• _WHAT TO PRODUCE_
Scan the material for the string "white" and copy out every line in which it occurs.
+++++
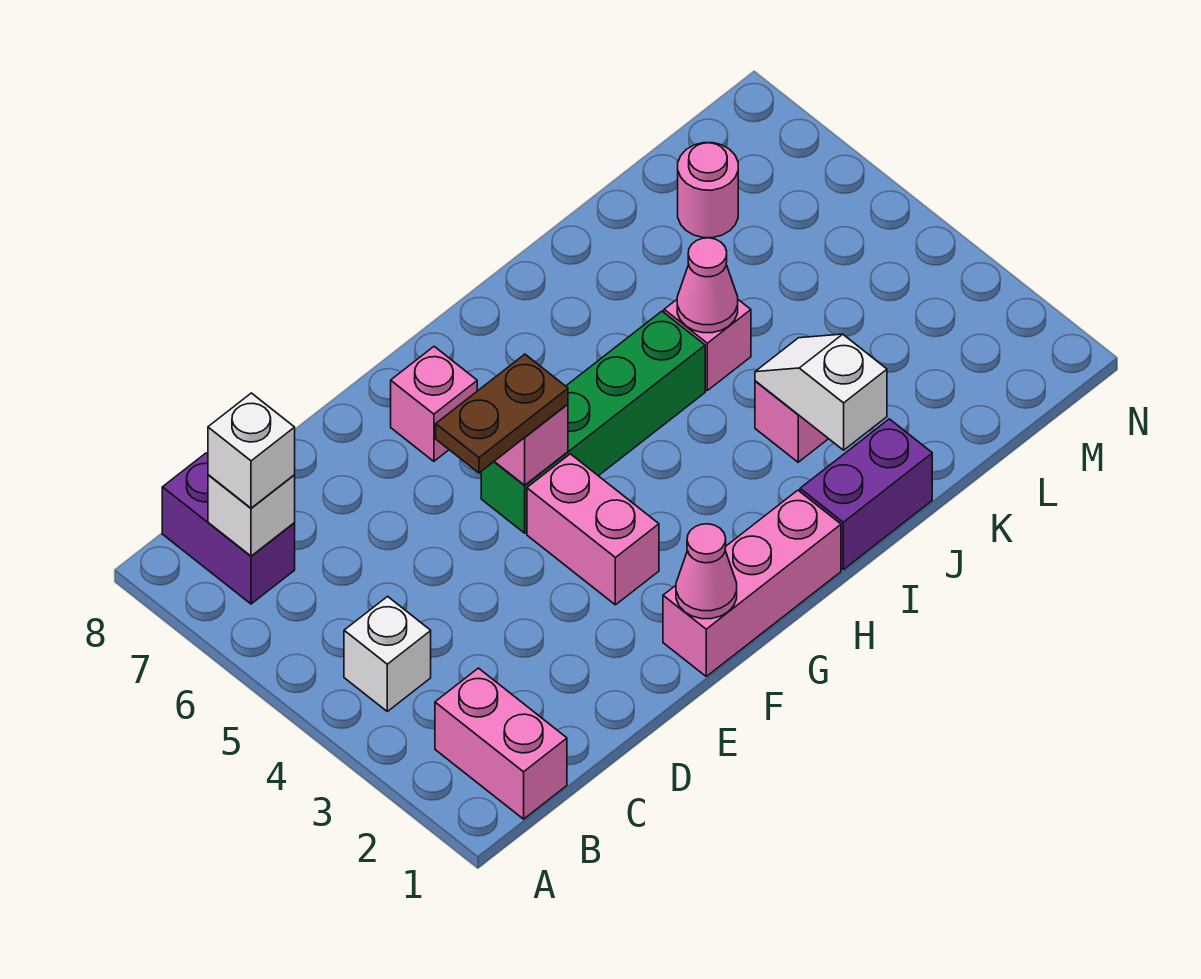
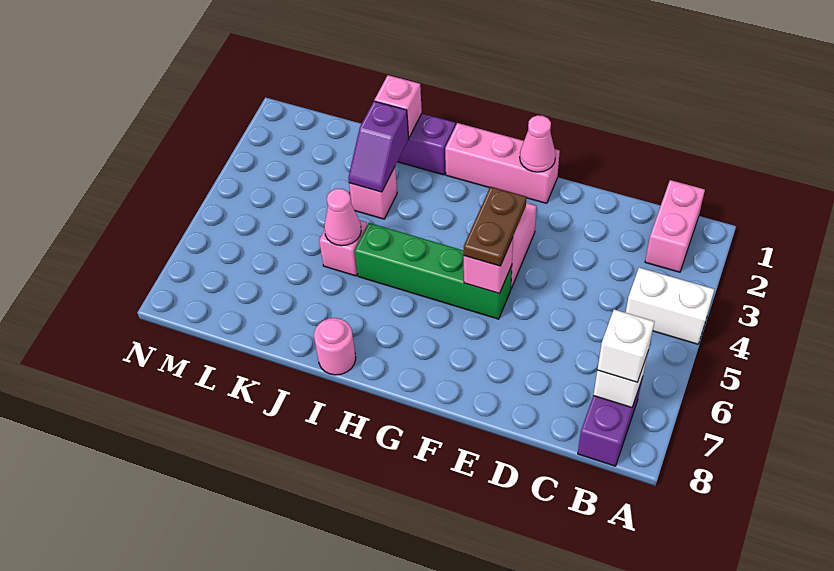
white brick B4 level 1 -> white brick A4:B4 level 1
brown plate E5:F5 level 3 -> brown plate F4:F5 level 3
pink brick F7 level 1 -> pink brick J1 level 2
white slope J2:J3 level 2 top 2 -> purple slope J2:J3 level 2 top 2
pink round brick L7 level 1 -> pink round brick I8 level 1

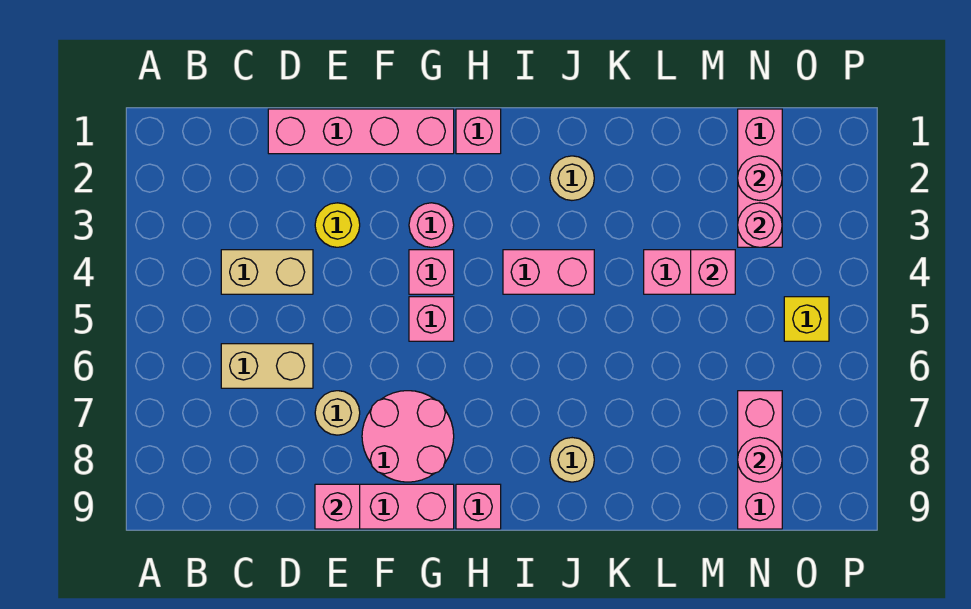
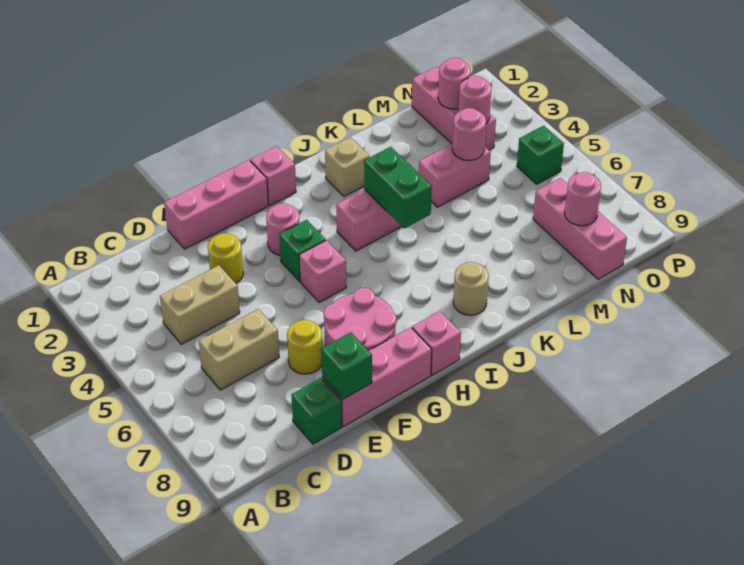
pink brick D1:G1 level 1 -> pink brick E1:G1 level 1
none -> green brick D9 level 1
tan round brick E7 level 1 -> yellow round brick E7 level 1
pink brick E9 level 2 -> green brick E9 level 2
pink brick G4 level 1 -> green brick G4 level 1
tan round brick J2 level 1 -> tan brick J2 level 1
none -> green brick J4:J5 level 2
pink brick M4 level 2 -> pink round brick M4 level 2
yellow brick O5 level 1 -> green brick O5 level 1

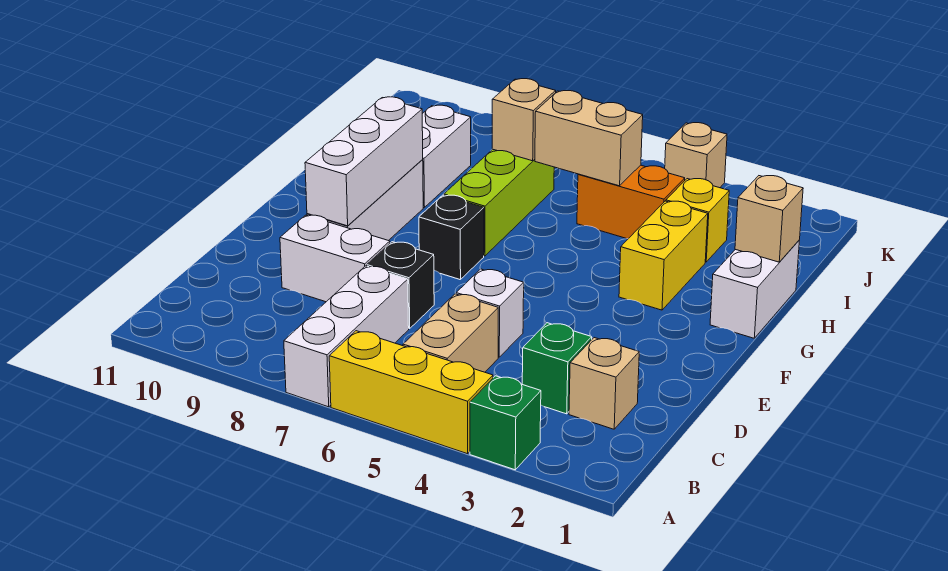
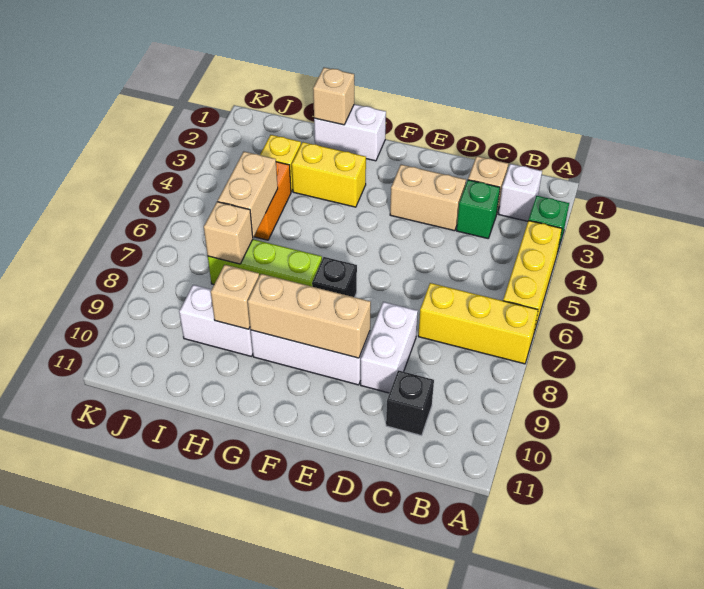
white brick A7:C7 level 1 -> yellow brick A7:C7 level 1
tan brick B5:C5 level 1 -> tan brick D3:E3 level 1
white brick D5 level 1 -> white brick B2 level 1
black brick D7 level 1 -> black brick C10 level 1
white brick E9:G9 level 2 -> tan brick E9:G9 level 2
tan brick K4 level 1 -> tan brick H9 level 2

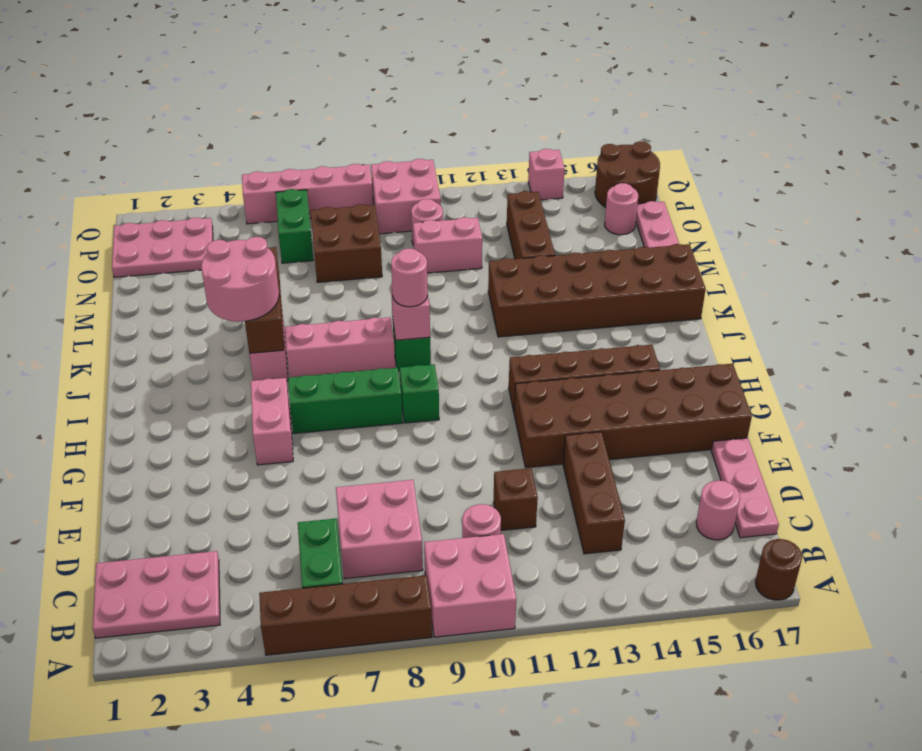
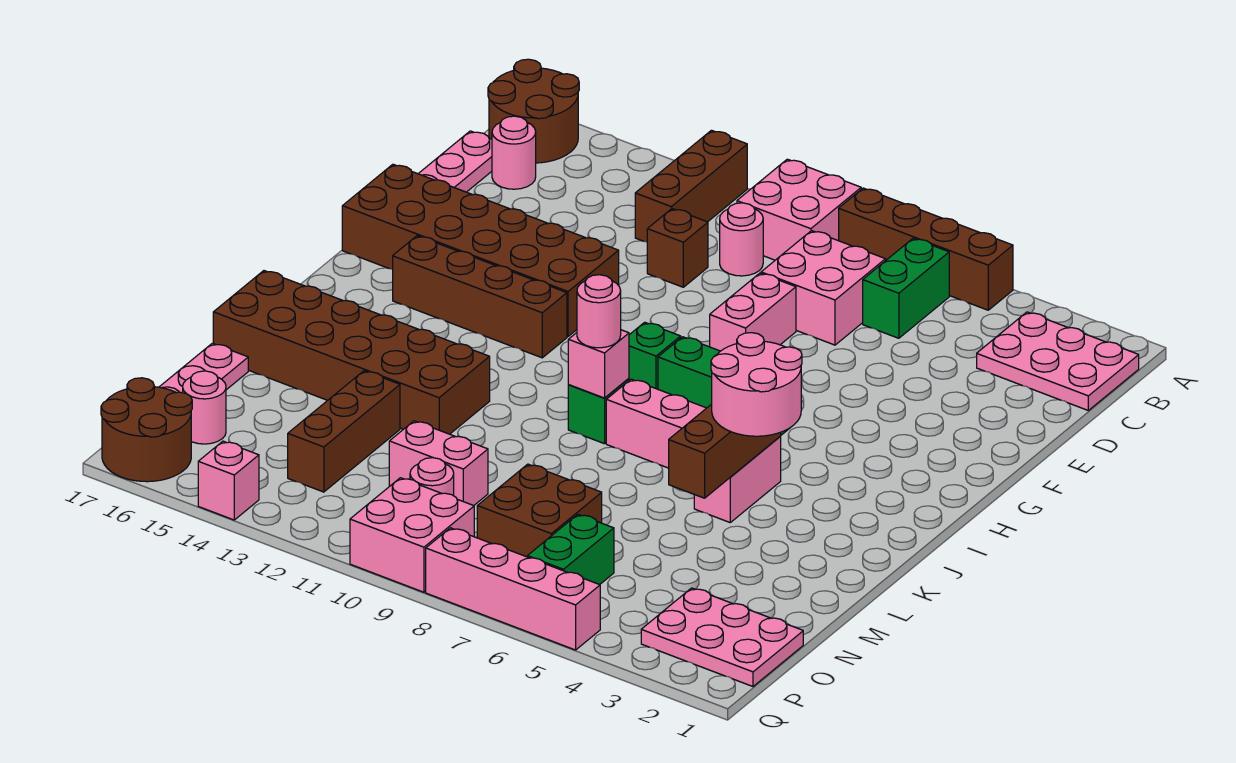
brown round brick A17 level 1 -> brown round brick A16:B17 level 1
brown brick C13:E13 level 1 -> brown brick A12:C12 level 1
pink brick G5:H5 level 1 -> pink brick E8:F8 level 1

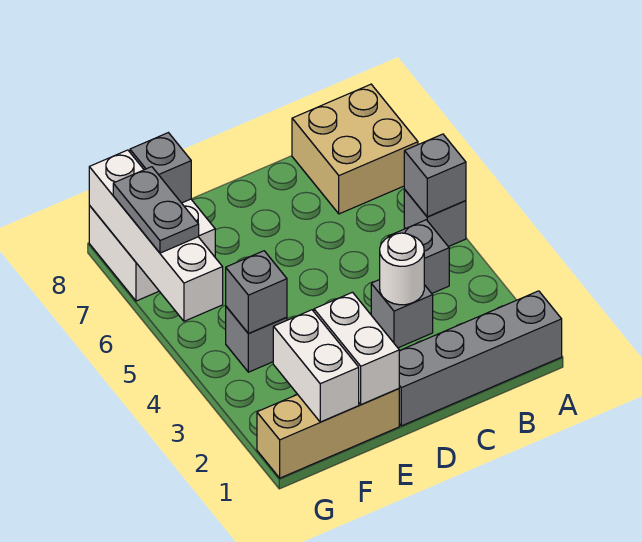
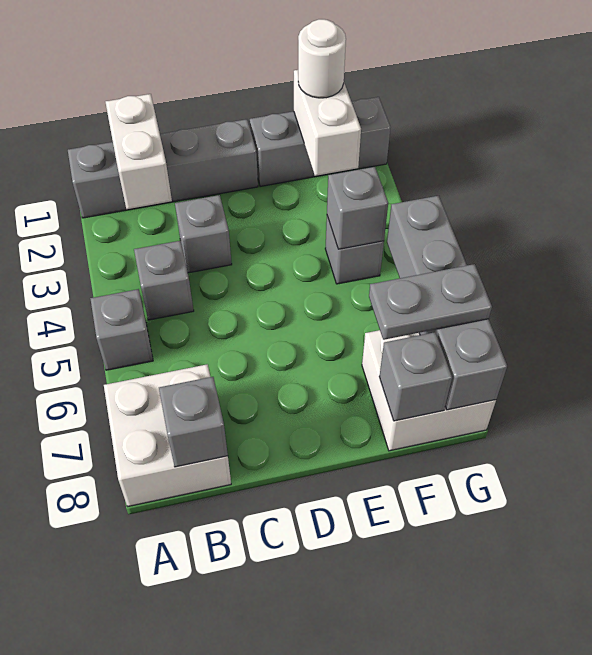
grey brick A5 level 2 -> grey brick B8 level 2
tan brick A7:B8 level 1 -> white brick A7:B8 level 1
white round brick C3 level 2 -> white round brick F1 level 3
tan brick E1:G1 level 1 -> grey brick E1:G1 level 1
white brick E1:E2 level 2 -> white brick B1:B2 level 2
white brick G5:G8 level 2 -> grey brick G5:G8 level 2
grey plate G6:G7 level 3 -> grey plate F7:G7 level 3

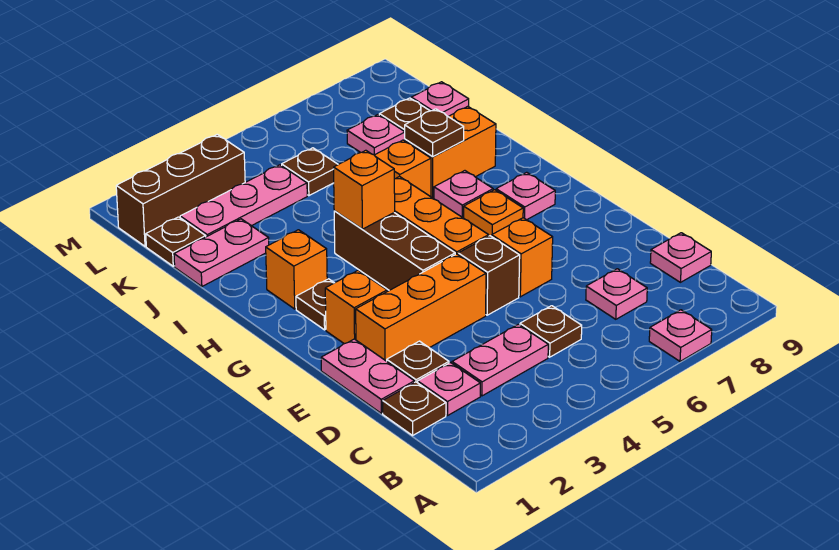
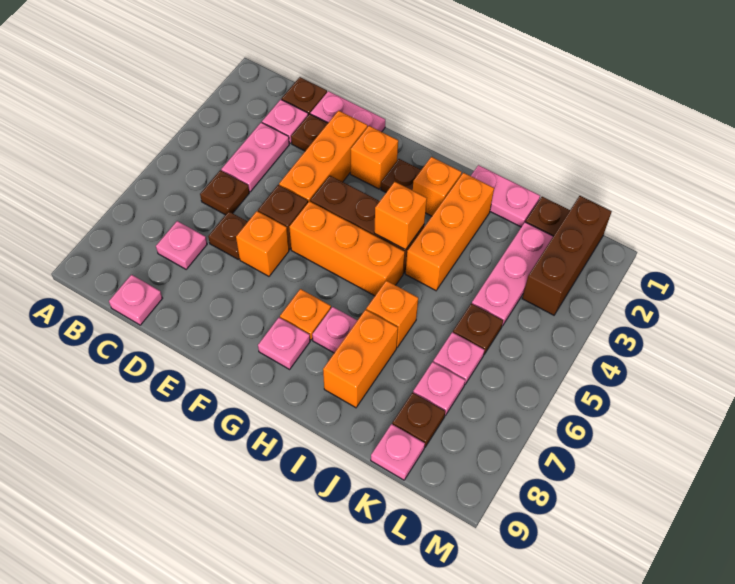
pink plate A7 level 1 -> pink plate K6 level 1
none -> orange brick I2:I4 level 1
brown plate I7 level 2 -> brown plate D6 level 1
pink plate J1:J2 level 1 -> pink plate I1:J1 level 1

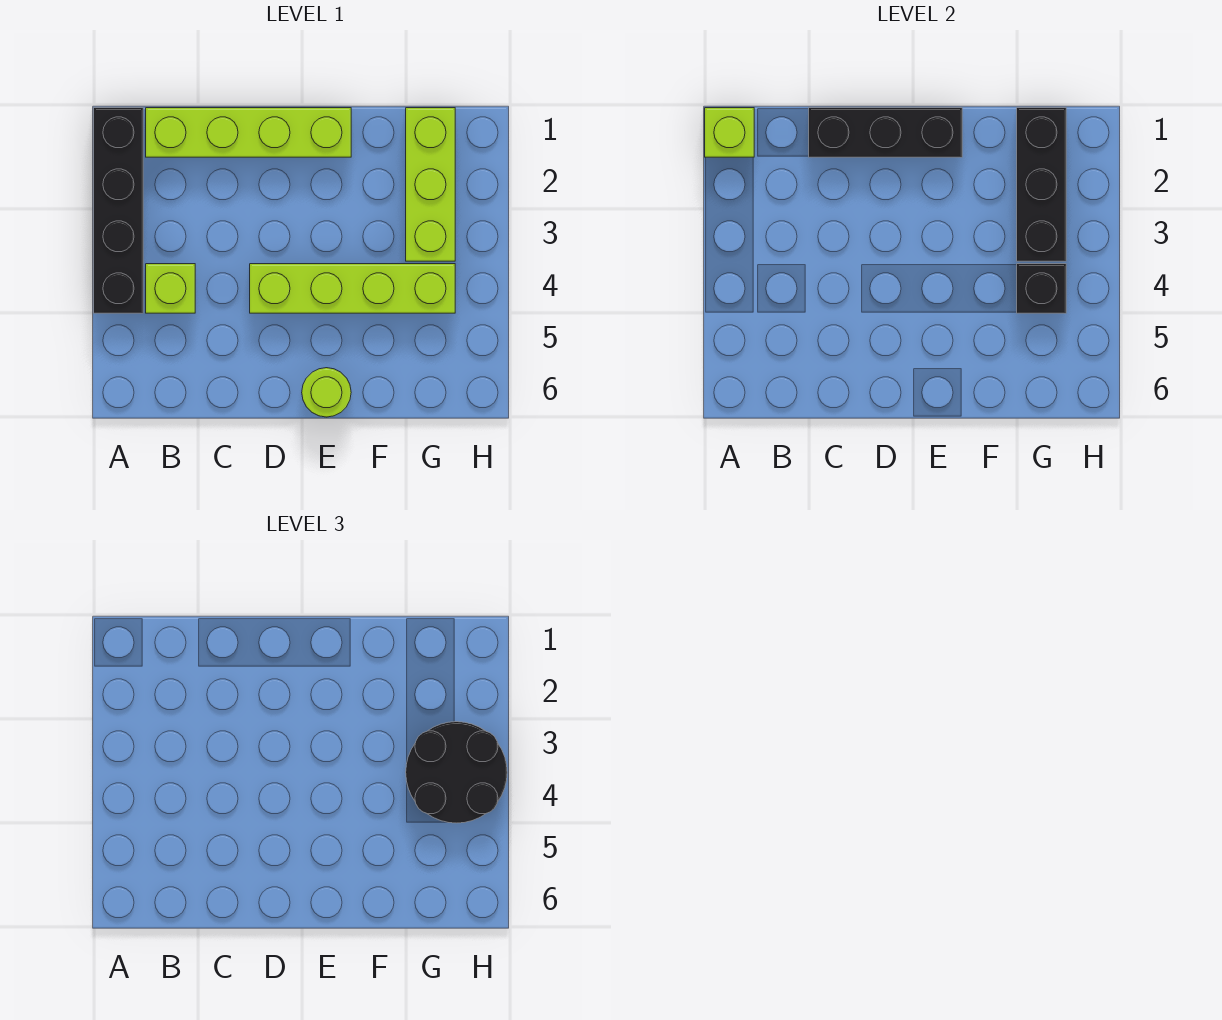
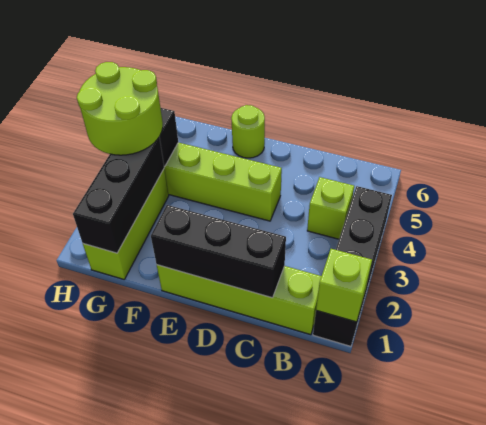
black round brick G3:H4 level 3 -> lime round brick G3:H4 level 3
+++++
• _OUTPUT FOR THIS EXERCISE_
white brick B4 level 1 -> white brick A4:B4 level 1
white slope J2:J3 level 2 top 2 -> purple slope J2:J3 level 2 top 2
white brick A7:C7 level 1 -> yellow brick A7:C7 level 1
white brick D5 level 1 -> white brick B2 level 1
white brick E9:G9 level 2 -> tan brick E9:G9 level 2
tan brick A7:B8 level 1 -> white brick A7:B8 level 1
white round brick C3 level 2 -> white round brick F1 level 3
white brick E1:E2 level 2 -> white brick B1:B2 level 2
white brick G5:G8 level 2 -> grey brick G5:G8 level 2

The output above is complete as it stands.